> TASK REQUIREMENTS
Copy, word for word, the lines of the entries below between the one with "(370, 268) = (545, 283): none -> white car" and the one with "(476, 140) = (321, 292): red", inclusive, and leave out everything else.

> RECORDS TO USE
=== Begin Enclosure ===

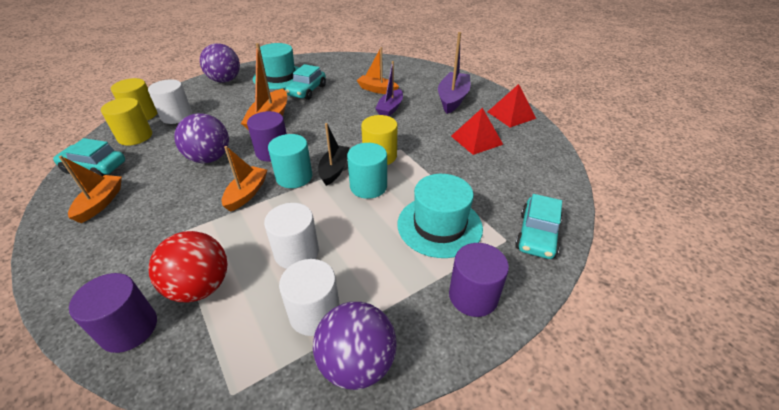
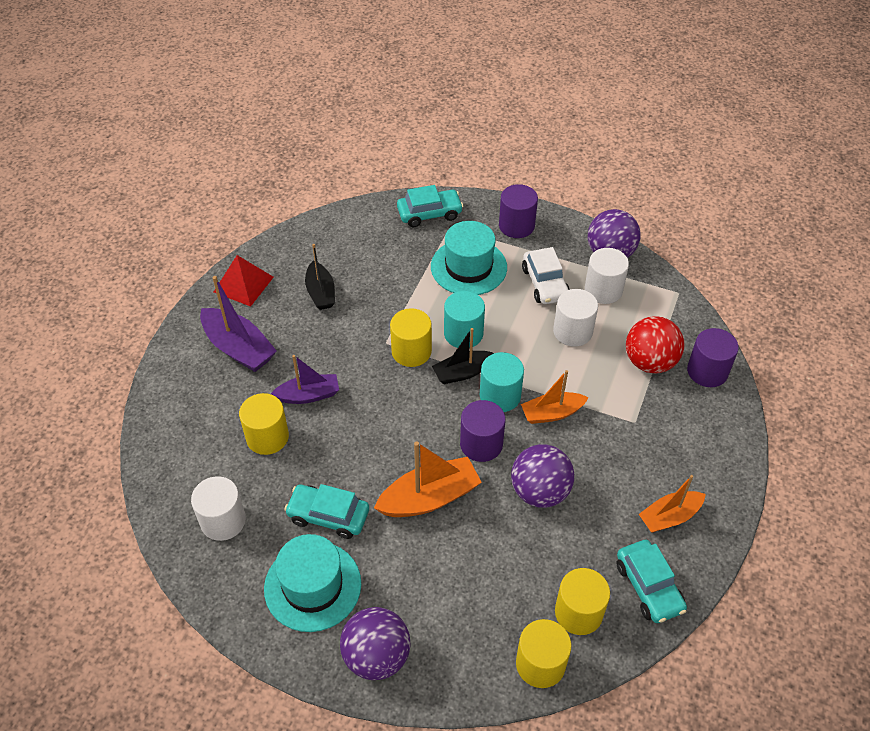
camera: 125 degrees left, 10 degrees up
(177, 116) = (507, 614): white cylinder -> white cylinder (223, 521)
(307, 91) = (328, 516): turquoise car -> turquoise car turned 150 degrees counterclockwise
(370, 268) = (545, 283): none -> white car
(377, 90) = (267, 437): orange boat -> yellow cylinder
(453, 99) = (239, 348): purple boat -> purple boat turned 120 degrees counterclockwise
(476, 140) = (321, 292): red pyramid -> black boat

=== End Enclosure ===
=== Begin Enclosure ===

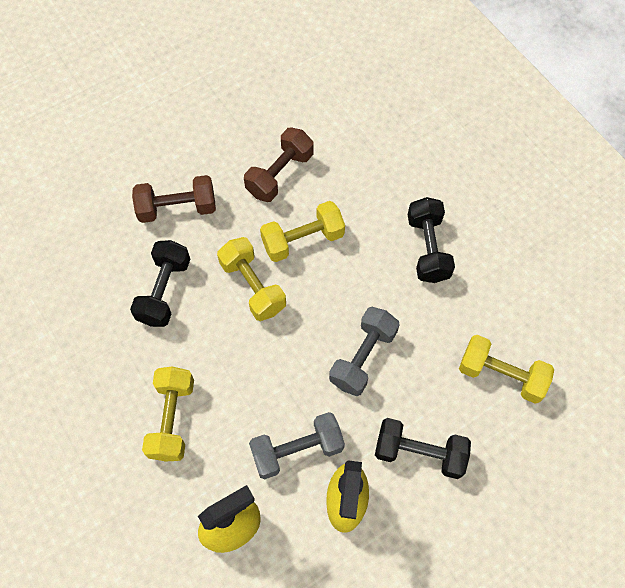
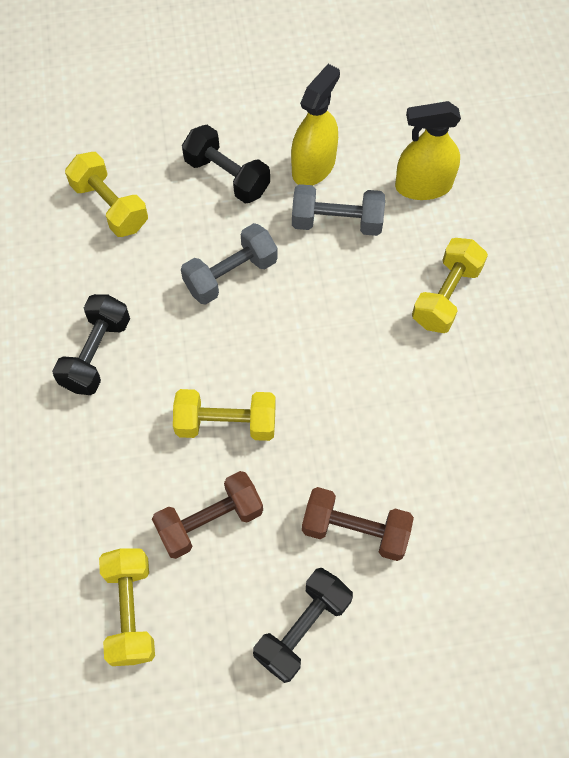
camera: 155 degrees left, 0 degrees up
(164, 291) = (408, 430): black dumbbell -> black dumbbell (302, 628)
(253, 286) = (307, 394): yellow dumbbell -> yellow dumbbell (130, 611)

=== End Enclosure ===

> SOLUTION TO THIS TASK
(370, 268) = (545, 283): none -> white car
(377, 90) = (267, 437): orange boat -> yellow cylinder
(453, 99) = (239, 348): purple boat -> purple boat turned 120 degrees counterclockwise
(476, 140) = (321, 292): red pyramid -> black boat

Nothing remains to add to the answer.